• **What you are asked to do**
In these records, how many lines contain "degrees"? Please reply with the number only.
+ + +
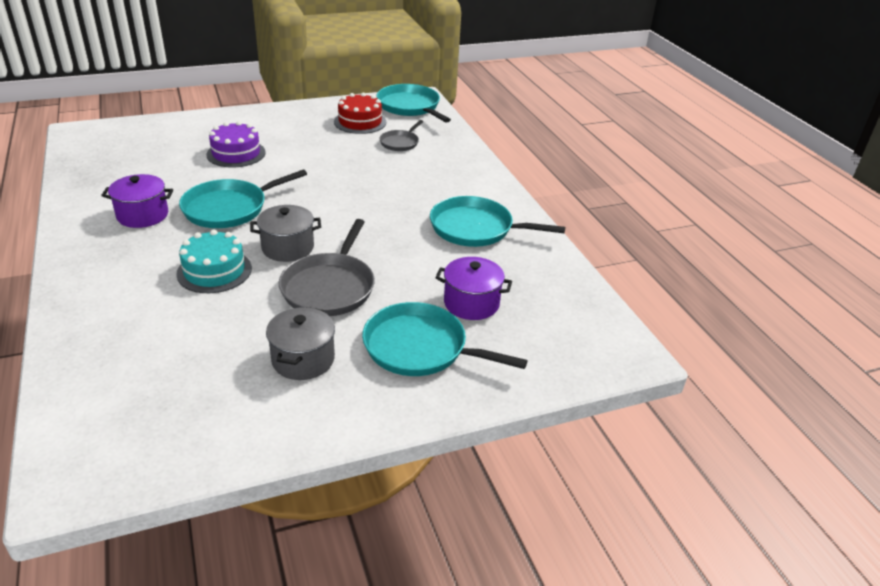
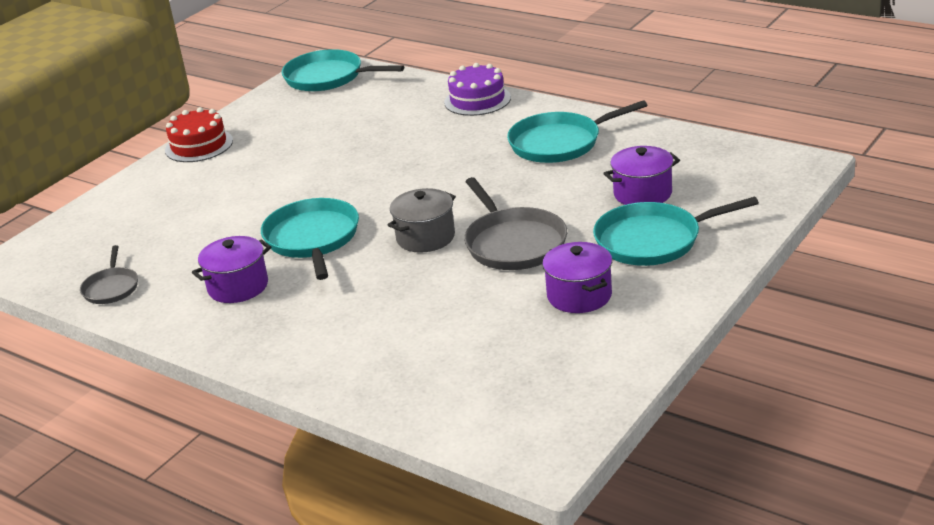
camera: 30 degrees left, 5 degrees down
(214, 271) = (393, 286): turquoise cake -> none
(229, 208) = (313, 239): turquoise pan -> turquoise pan turned 150 degrees clockwise
(236, 153) = (228, 197): purple cake -> purple cake (477, 100)
(303, 359) = (579, 295): grey pot -> purple pot
(360, 122) = (302, 113): red cake -> red cake (199, 145)
(400, 142) = (375, 111): grey pan -> grey pan (111, 288)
+ + +
• **Response area**
2